Reproduce, exactly, the lines of the material below from the line containing "white spoon: [523,196,612,221]" through the line containing "white strawberry: [300,335,369,411]", with both end lines included and nothing else.

EXERCISE MATERIALS:
+ + + + + + +
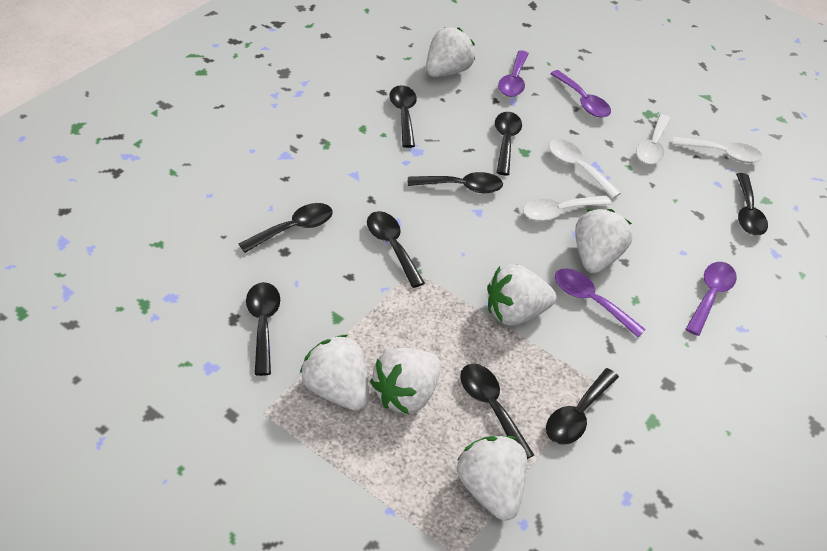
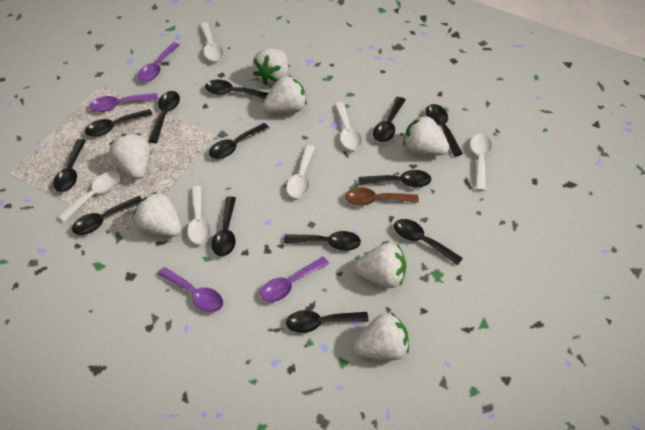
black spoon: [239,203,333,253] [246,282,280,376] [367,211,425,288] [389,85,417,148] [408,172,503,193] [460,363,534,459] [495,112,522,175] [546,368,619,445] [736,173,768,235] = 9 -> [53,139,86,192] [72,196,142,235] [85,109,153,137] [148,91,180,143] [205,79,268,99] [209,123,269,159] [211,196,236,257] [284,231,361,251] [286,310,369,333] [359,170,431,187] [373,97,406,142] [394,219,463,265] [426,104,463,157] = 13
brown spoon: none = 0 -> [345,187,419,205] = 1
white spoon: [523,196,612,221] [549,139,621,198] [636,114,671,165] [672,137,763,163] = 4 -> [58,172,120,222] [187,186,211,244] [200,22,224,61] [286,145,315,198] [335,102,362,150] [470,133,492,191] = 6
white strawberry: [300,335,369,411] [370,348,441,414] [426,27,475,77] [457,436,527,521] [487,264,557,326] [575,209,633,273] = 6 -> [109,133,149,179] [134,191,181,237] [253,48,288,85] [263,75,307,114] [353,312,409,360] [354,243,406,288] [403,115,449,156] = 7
+ + + + + + +
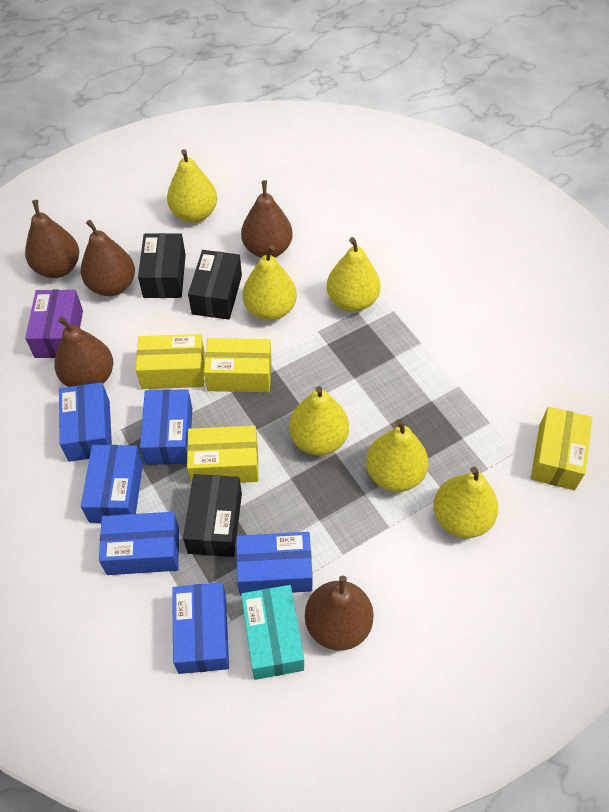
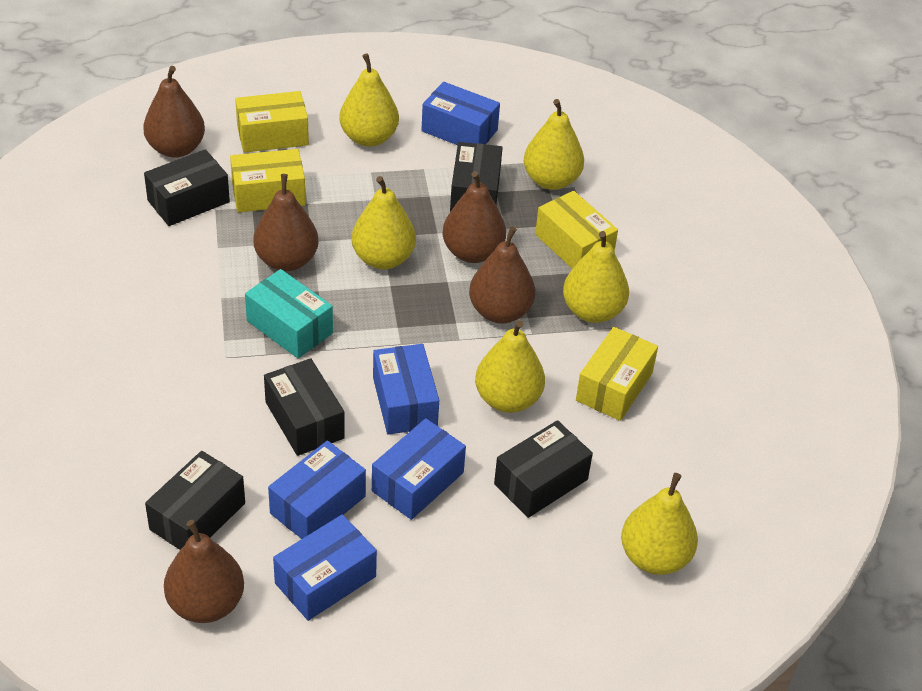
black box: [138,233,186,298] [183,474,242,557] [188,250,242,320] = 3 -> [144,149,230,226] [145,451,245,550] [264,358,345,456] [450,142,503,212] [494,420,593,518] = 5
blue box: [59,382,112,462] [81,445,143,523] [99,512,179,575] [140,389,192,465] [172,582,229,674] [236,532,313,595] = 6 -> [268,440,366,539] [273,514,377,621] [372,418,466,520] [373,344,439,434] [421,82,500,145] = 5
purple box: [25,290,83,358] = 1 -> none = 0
+ + + + + + +
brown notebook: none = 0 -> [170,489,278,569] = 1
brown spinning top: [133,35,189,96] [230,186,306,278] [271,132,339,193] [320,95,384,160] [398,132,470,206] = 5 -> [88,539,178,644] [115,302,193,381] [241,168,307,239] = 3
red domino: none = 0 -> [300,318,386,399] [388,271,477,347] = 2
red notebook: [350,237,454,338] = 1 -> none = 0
+ + + + + + +
THE COMPLETED TASK:
white spoon: [523,196,612,221] [549,139,621,198] [636,114,671,165] [672,137,763,163] = 4 -> [58,172,120,222] [187,186,211,244] [200,22,224,61] [286,145,315,198] [335,102,362,150] [470,133,492,191] = 6
white strawberry: [300,335,369,411] [370,348,441,414] [426,27,475,77] [457,436,527,521] [487,264,557,326] [575,209,633,273] = 6 -> [109,133,149,179] [134,191,181,237] [253,48,288,85] [263,75,307,114] [353,312,409,360] [354,243,406,288] [403,115,449,156] = 7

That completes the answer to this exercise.